Reproduce every item below with "is located at coordinates" replaced by "can be found at coordinates" wherever it occurs, leaving all other text unchanged and omitting the pictures.

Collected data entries
*** Begin section ***
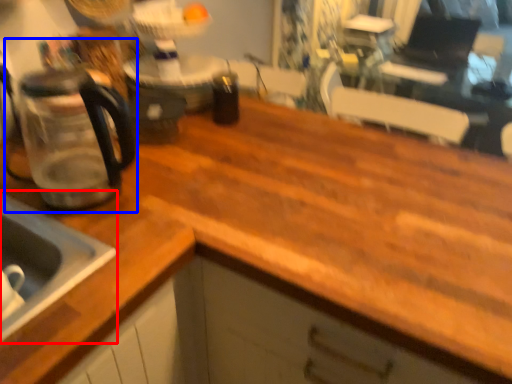
Question: Which object is further to the camera taking this photo, sink (highlighted by a red box) or coffeepot (highlighted by a blue box)?

Choices:
 (A) sink
 (B) coffeepot

Answer: (B)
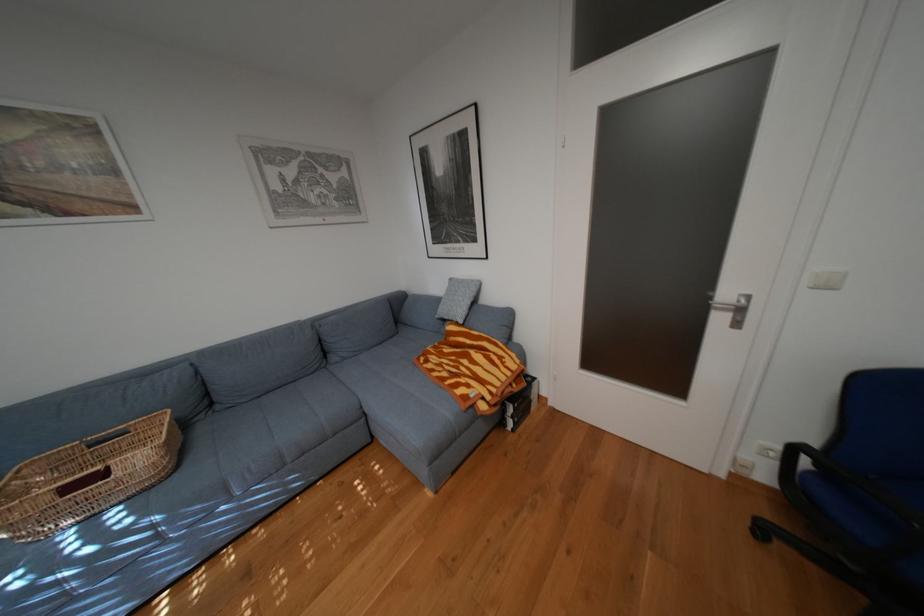
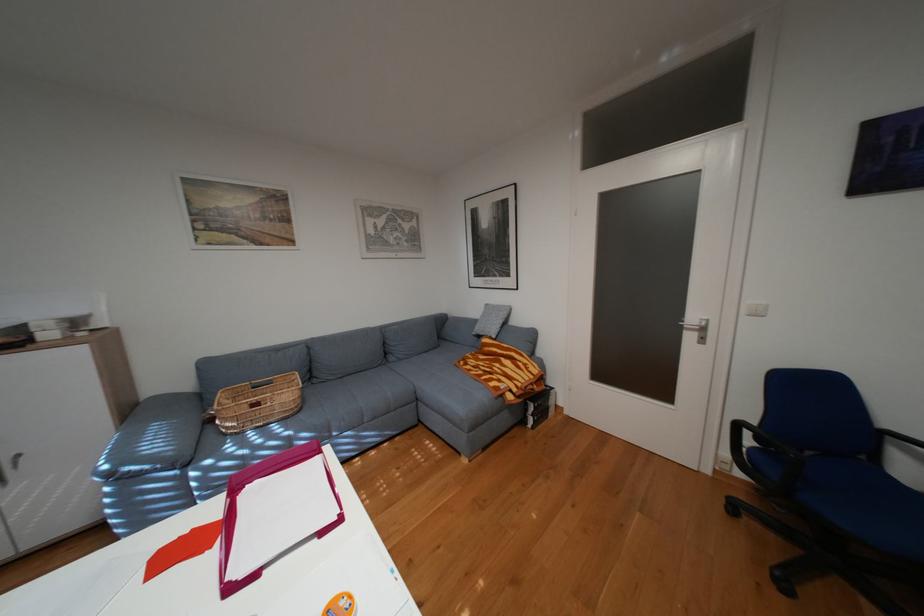
Question: How did the camera likely rotate?

Choices:
 (A) Left
 (B) Right
 (C) Up
 (D) Down

Answer: (C)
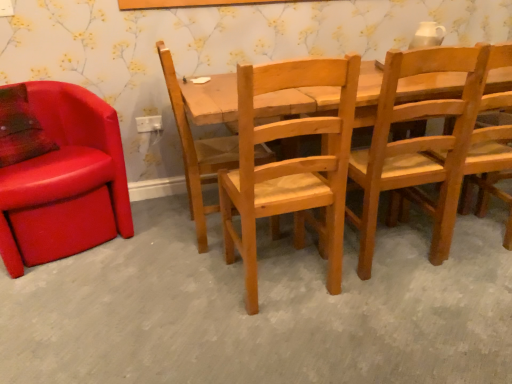
Image resolution: width=512 pixels, height=384 pixels. Find the location of `vacant space underneath natural wood chair at center, which is the third chair in right-to-left order (from a real-world perspective)`. vacant space underneath natural wood chair at center, which is the third chair in right-to-left order (from a real-world perspective) is located at coordinates (286, 276).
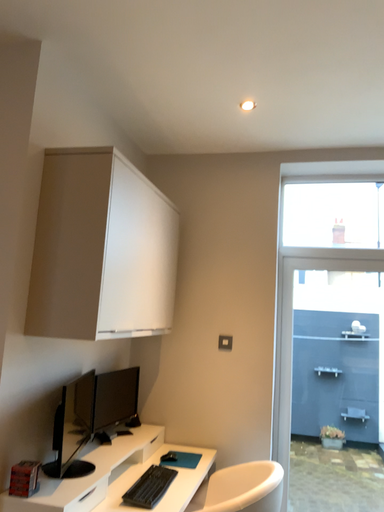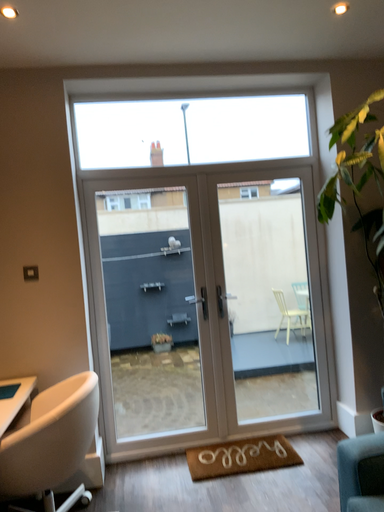
Question: How did the camera likely rotate when shooting the video?

Choices:
 (A) rotated left
 (B) rotated right

Answer: (B)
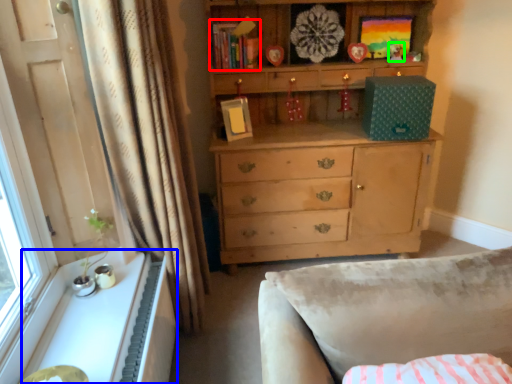
Question: Based on their relative distances, which object is farther from book (highlighted by a red box)? Choose from cabinetry (highlighted by a blue box) and toy (highlighted by a green box).

Choices:
 (A) cabinetry
 (B) toy

Answer: (A)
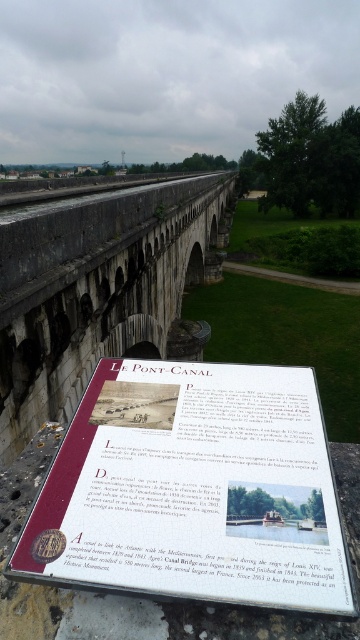
Between point (212, 435) and point (191, 356), which one is positioned behind?

The point (191, 356) is more distant.

Is point (95, 451) positioned before point (15, 456)?

Yes, point (95, 451) is closer to viewer.

The image size is (360, 640). Find the location of `white paper sign at center`. white paper sign at center is located at coordinates (194, 490).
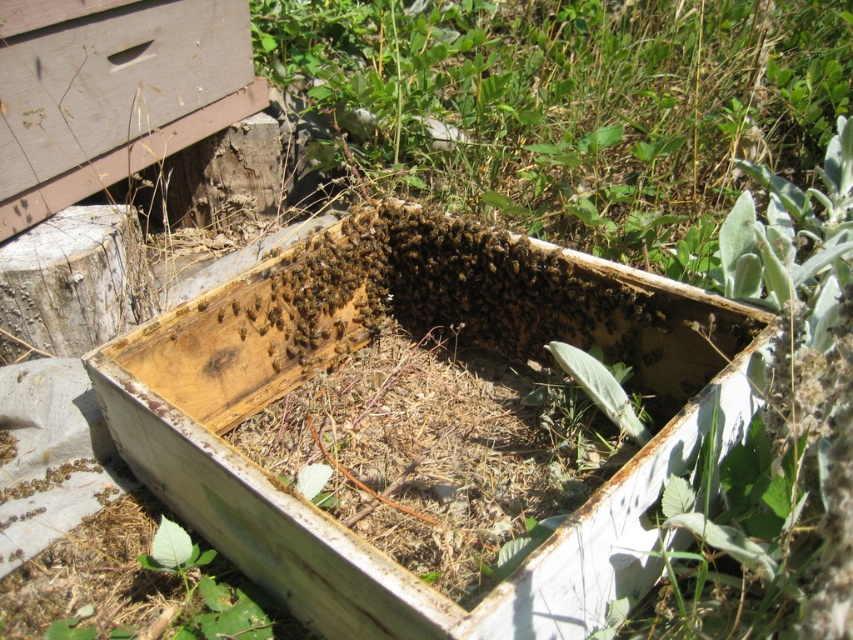
From the picture: You are a beekeeper inspecting the beehive. You notice the weathered wood beehive at center and the translucent yellowish honeycomb at center. Which object is positioned lower in the image?

The weathered wood beehive at center is positioned below the translucent yellowish honeycomb at center, so it is lower in the image.

You are a beekeeper trying to inspect the weathered wood beehive at center and the translucent yellowish honeycomb at center. You have a 20 inch long tool. Can you reach both objects with your tool without moving closer?

The weathered wood beehive at center is 21.55 inches away from the translucent yellowish honeycomb at center. Since the tool is only 20 inches long, it is too short to reach both objects simultaneously. You will need a longer tool or move closer to access them.

You are a beekeeper inspecting the beehive. You notice the weathered wood beehive at center and the translucent yellowish honeycomb at center. Which object would you need to handle with more care to avoid damaging the smaller one?

The weathered wood beehive at center is larger in size than the translucent yellowish honeycomb at center. Therefore, you should handle the weathered wood beehive at center with more care to avoid damaging the smaller translucent yellowish honeycomb at center.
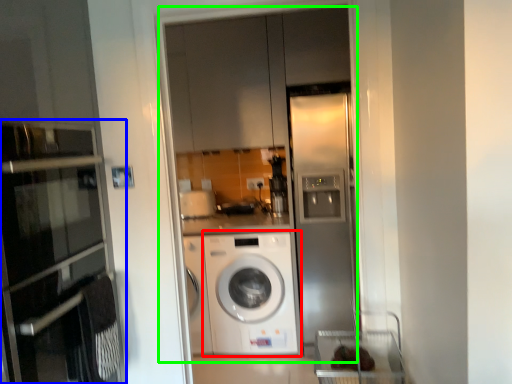
Question: Based on their relative distances, which object is nearer to washing machine (highlighted by a red box)? Choose from oven (highlighted by a blue box) and glass door (highlighted by a green box).

Choices:
 (A) oven
 (B) glass door

Answer: (B)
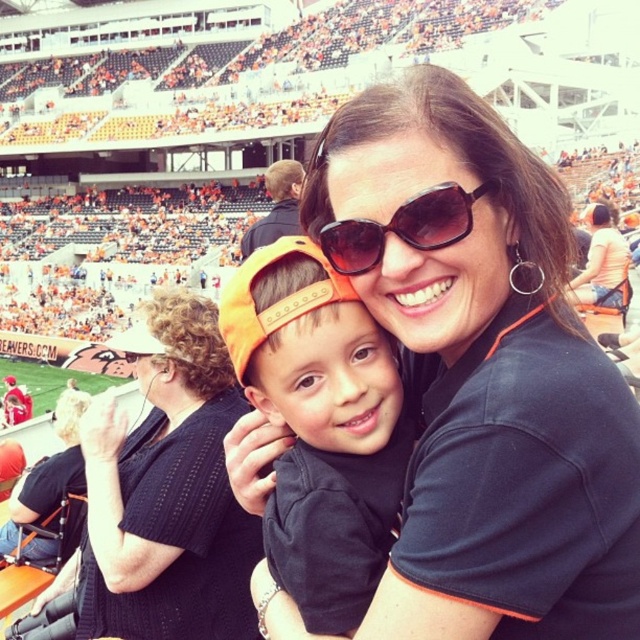
Question: Which is nearer to the black fabric shirt at center?

Choices:
 (A) orange fabric cap at center
 (B) black knit sweater at upper left

Answer: (A)

Question: Can you confirm if orange fabric cap at center is bigger than black plastic sunglasses at center?

Choices:
 (A) yes
 (B) no

Answer: (A)

Question: Which point is closer to the camera?

Choices:
 (A) (236, 628)
 (B) (465, 227)
 (C) (392, 448)
 (D) (520, 582)

Answer: (D)

Question: Is the position of orange fabric cap at center less distant than that of black plastic sunglasses at center?

Choices:
 (A) yes
 (B) no

Answer: (A)

Question: Among these objects, which one is nearest to the camera?

Choices:
 (A) black knit sweater at upper left
 (B) black plastic sunglasses at center
 (C) orange fabric cap at center

Answer: (C)

Question: Can you confirm if black fabric shirt at center is bigger than orange fabric cap at center?

Choices:
 (A) yes
 (B) no

Answer: (A)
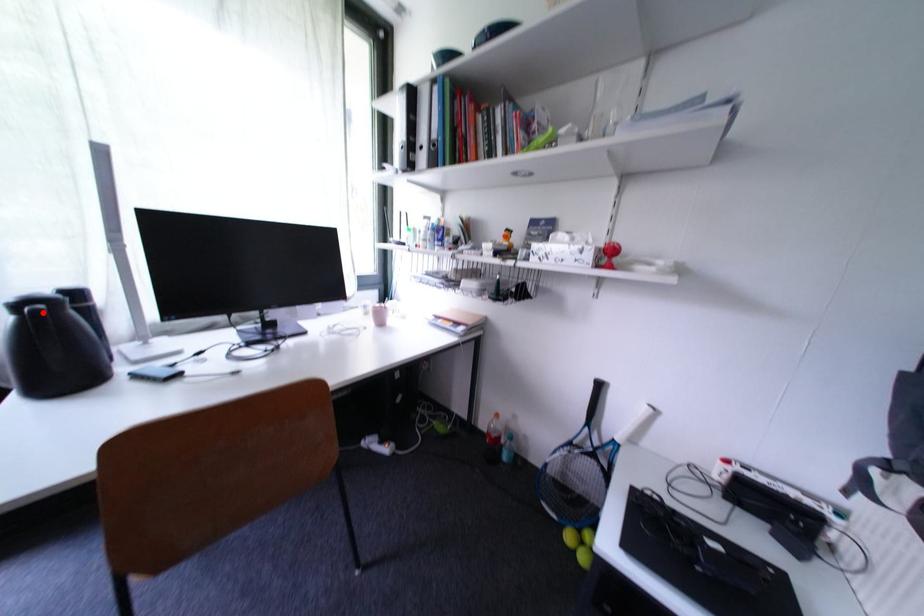
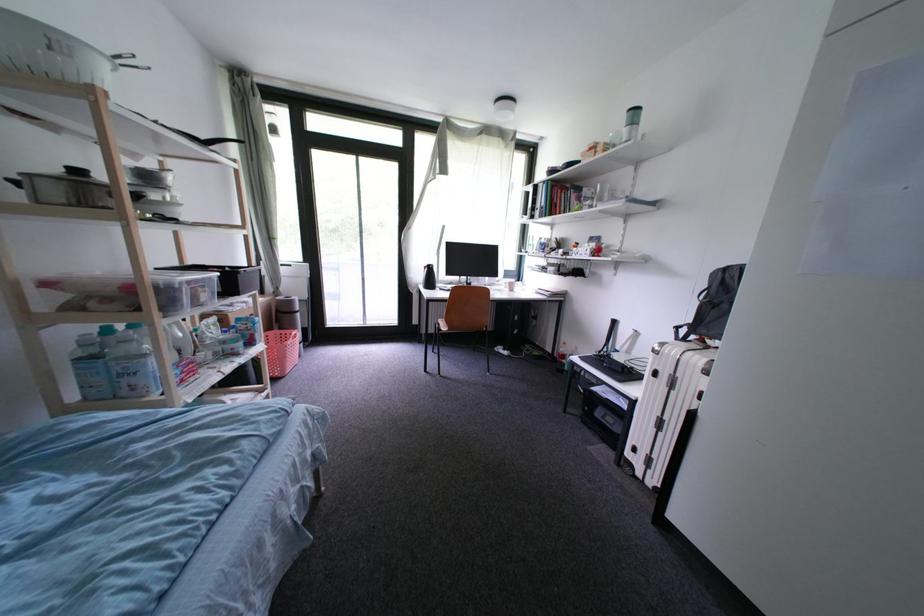
Locate, in the second image, the point that corresponds to the highlighted location in the first image.

(439, 270)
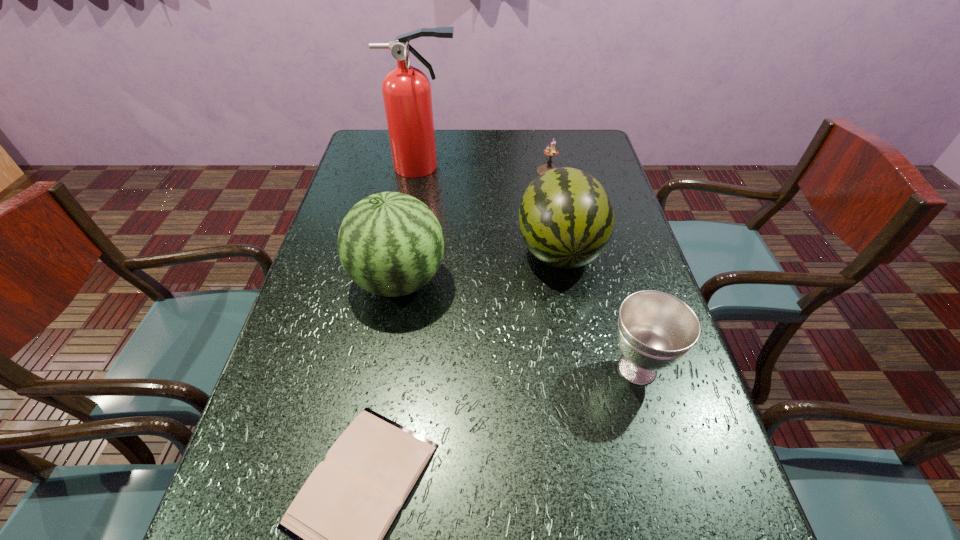
At what (x,y) coordinates should I click in order to perform the action: click on fire extinguisher. Please return your answer as a coordinate pair (x, y). The height and width of the screenshot is (540, 960). Looking at the image, I should click on (406, 90).

This screenshot has width=960, height=540. Find the location of `the fifth shortest object`. the fifth shortest object is located at coordinates (390, 244).

This screenshot has width=960, height=540. I want to click on the taller watermelon, so click(390, 244).

Locate an element on the screen. the third tallest object is located at coordinates (566, 218).

This screenshot has height=540, width=960. Find the location of `the right watermelon`. the right watermelon is located at coordinates (566, 218).

Locate an element on the screen. Image resolution: width=960 pixels, height=540 pixels. chalice is located at coordinates (655, 329).

The width and height of the screenshot is (960, 540). What are the coordinates of `the fifth farthest object` in the screenshot? It's located at (655, 329).

Where is `candle holder`? This screenshot has width=960, height=540. candle holder is located at coordinates (549, 151).

The height and width of the screenshot is (540, 960). Identify the location of vacant space positioned on the right of the tallest object. (516, 167).

What are the coordinates of `free space located on the back of the fifth shortest object` in the screenshot? It's located at (414, 193).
*** End section ***
● **Answer for the task**:
Question: Which object is further to the camera taking this photo, sink (highlighted by a red box) or coffeepot (highlighted by a blue box)?

Choices:
 (A) sink
 (B) coffeepot

Answer: (B)
Question: How did the camera likely rotate?

Choices:
 (A) Left
 (B) Right
 (C) Up
 (D) Down

Answer: (C)
Image resolution: width=512 pixels, height=384 pixels. Find the location of `vacant space underneath natural wood chair at center, which is the third chair in right-to-left order (from a real-world perspective)`. vacant space underneath natural wood chair at center, which is the third chair in right-to-left order (from a real-world perspective) can be found at coordinates (286, 276).
Question: How did the camera likely rotate when shooting the video?

Choices:
 (A) rotated left
 (B) rotated right

Answer: (B)
Question: Based on their relative distances, which object is farther from book (highlighted by a red box)? Choose from cabinetry (highlighted by a blue box) and toy (highlighted by a green box).

Choices:
 (A) cabinetry
 (B) toy

Answer: (A)
Between point (212, 435) and point (191, 356), which one is positioned behind?

The point (191, 356) is more distant.

Is point (95, 451) positioned before point (15, 456)?

Yes, point (95, 451) is closer to viewer.

The image size is (360, 640). Find the location of `white paper sign at center`. white paper sign at center can be found at coordinates (194, 490).
From the picture: You are a beekeeper inspecting the beehive. You notice the weathered wood beehive at center and the translucent yellowish honeycomb at center. Which object is positioned lower in the image?

The weathered wood beehive at center is positioned below the translucent yellowish honeycomb at center, so it is lower in the image.

You are a beekeeper trying to inspect the weathered wood beehive at center and the translucent yellowish honeycomb at center. You have a 20 inch long tool. Can you reach both objects with your tool without moving closer?

The weathered wood beehive at center is 21.55 inches away from the translucent yellowish honeycomb at center. Since the tool is only 20 inches long, it is too short to reach both objects simultaneously. You will need a longer tool or move closer to access them.

You are a beekeeper inspecting the beehive. You notice the weathered wood beehive at center and the translucent yellowish honeycomb at center. Which object would you need to handle with more care to avoid damaging the smaller one?

The weathered wood beehive at center is larger in size than the translucent yellowish honeycomb at center. Therefore, you should handle the weathered wood beehive at center with more care to avoid damaging the smaller translucent yellowish honeycomb at center.
Question: Based on their relative distances, which object is nearer to washing machine (highlighted by a red box)? Choose from oven (highlighted by a blue box) and glass door (highlighted by a green box).

Choices:
 (A) oven
 (B) glass door

Answer: (B)
Question: Which is nearer to the black fabric shirt at center?

Choices:
 (A) orange fabric cap at center
 (B) black knit sweater at upper left

Answer: (A)

Question: Can you confirm if orange fabric cap at center is bigger than black plastic sunglasses at center?

Choices:
 (A) yes
 (B) no

Answer: (A)

Question: Which point is closer to the camera?

Choices:
 (A) (236, 628)
 (B) (465, 227)
 (C) (392, 448)
 (D) (520, 582)

Answer: (D)

Question: Is the position of orange fabric cap at center less distant than that of black plastic sunglasses at center?

Choices:
 (A) yes
 (B) no

Answer: (A)

Question: Among these objects, which one is nearest to the camera?

Choices:
 (A) black knit sweater at upper left
 (B) black plastic sunglasses at center
 (C) orange fabric cap at center

Answer: (C)

Question: Can you confirm if black fabric shirt at center is bigger than orange fabric cap at center?

Choices:
 (A) yes
 (B) no

Answer: (A)
Locate, in the second image, the point that corresponds to the highlighted location in the first image.

(439, 270)
At what (x,y) coordinates should I click in order to perform the action: click on fire extinguisher. Please return your answer as a coordinate pair (x, y). The height and width of the screenshot is (540, 960). Looking at the image, I should click on (406, 90).

This screenshot has width=960, height=540. Find the location of `the fifth shortest object`. the fifth shortest object can be found at coordinates (390, 244).

This screenshot has width=960, height=540. I want to click on the taller watermelon, so click(390, 244).

Locate an element on the screen. the third tallest object can be found at coordinates (566, 218).

This screenshot has height=540, width=960. Find the location of `the right watermelon`. the right watermelon can be found at coordinates (566, 218).

Locate an element on the screen. Image resolution: width=960 pixels, height=540 pixels. chalice can be found at coordinates (655, 329).

The width and height of the screenshot is (960, 540). What are the coordinates of `the fifth farthest object` in the screenshot? It's located at (655, 329).

Where is `candle holder`? This screenshot has width=960, height=540. candle holder can be found at coordinates (549, 151).

The height and width of the screenshot is (540, 960). Identify the location of vacant space positioned on the right of the tallest object. (516, 167).

What are the coordinates of `free space located on the back of the fifth shortest object` in the screenshot? It's located at (414, 193).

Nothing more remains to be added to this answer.